(TASK INPUTS Opens)
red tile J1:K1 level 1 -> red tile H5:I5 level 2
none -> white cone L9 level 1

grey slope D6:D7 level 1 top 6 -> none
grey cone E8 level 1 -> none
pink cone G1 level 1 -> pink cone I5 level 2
(TASK INPUTS Closes)
(TASK INPUTS Opens)
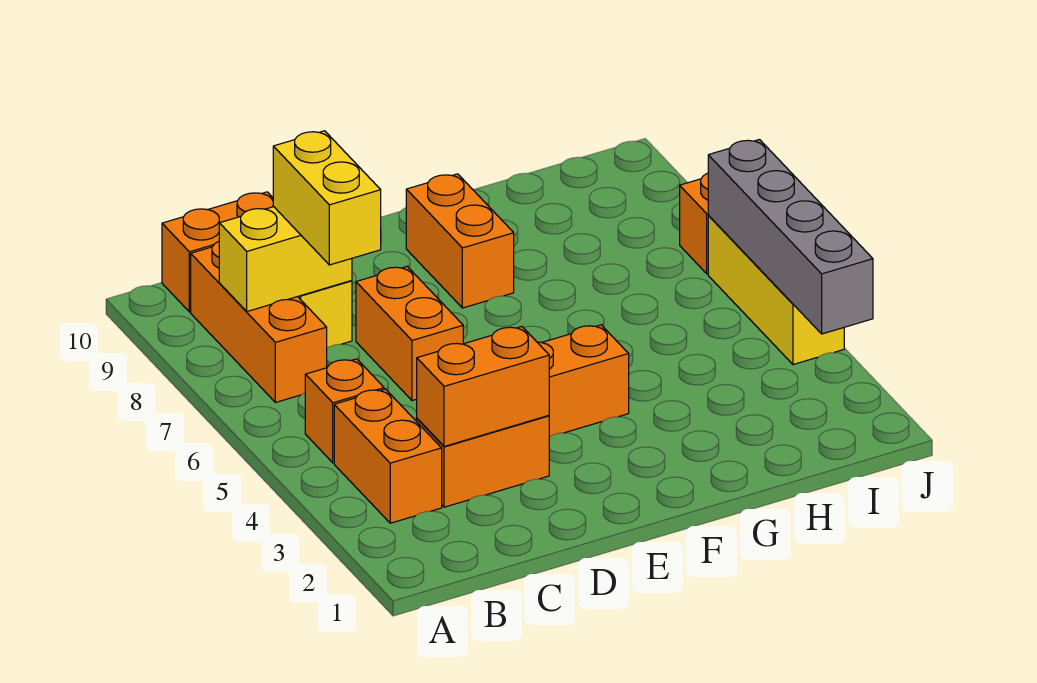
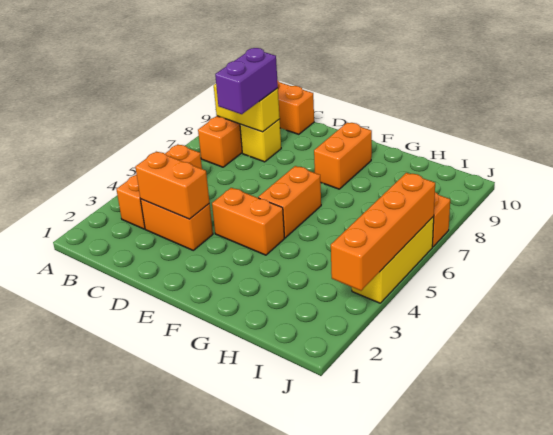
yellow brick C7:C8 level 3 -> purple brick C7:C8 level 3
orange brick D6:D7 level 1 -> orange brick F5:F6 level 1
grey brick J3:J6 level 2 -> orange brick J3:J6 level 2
(TASK INPUTS Closes)
TASK PROMPT:
For each line above that contains the word "cone", make a copy.

ANSWER TO THIS TASK:
none -> white cone L9 level 1
grey cone E8 level 1 -> none
pink cone G1 level 1 -> pink cone I5 level 2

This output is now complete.